**Task instructions**
Your task is to repeat all of the data exactly while excluding the pictures.

[Colored object listings]
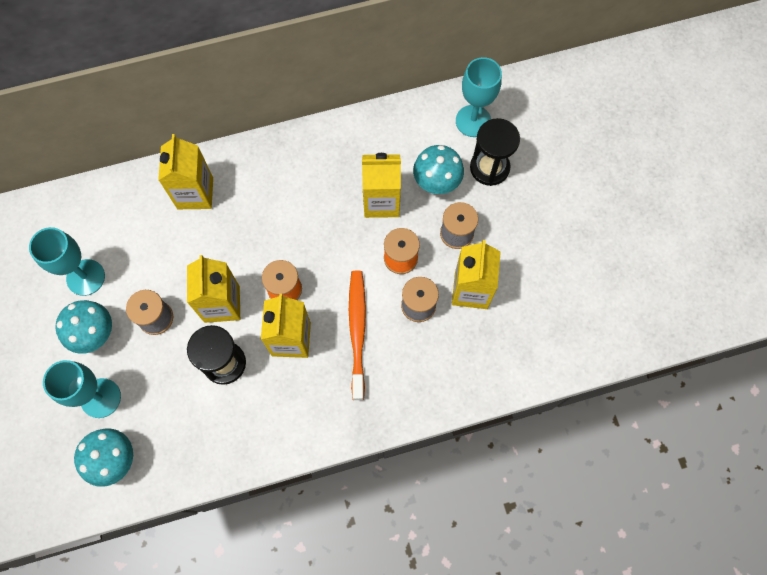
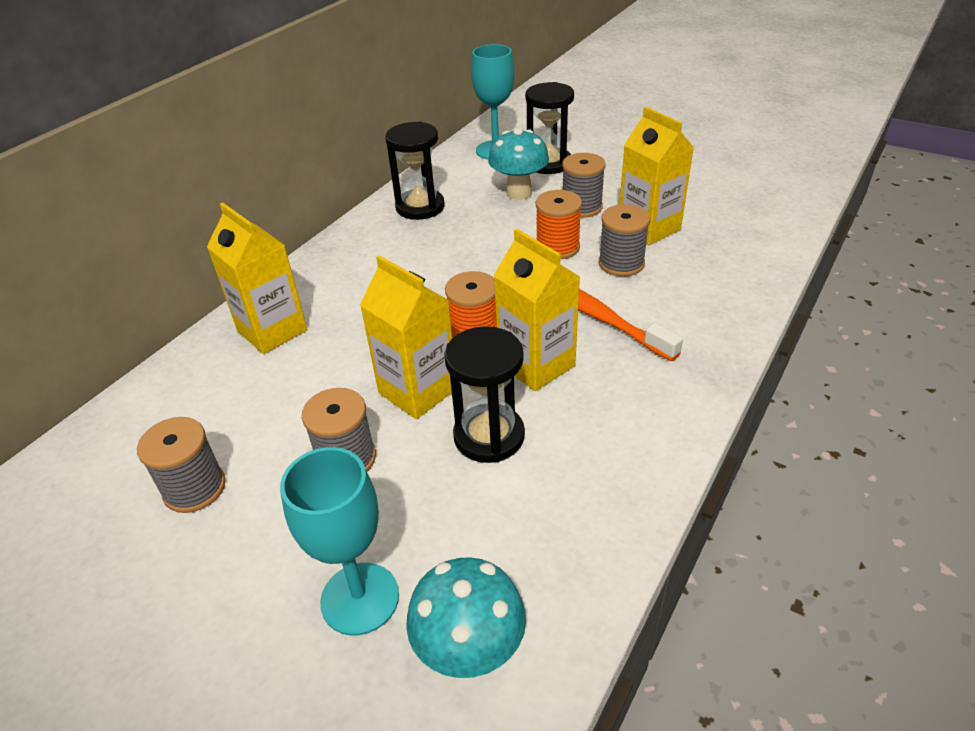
camera: 40 degrees left, 30 degrees down
turquoise goblet [29,227,105,296] -> grey spool [137,417,226,513]
turquoise mushroom [55,300,112,354] -> none
yellow carton [362,153,401,218] -> none
none -> black hourglass [385,122,445,220]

**Task result**
camera: 40 degrees left, 30 degrees down
turquoise goblet [29,227,105,296] -> grey spool [137,417,226,513]
turquoise mushroom [55,300,112,354] -> none
yellow carton [362,153,401,218] -> none
none -> black hourglass [385,122,445,220]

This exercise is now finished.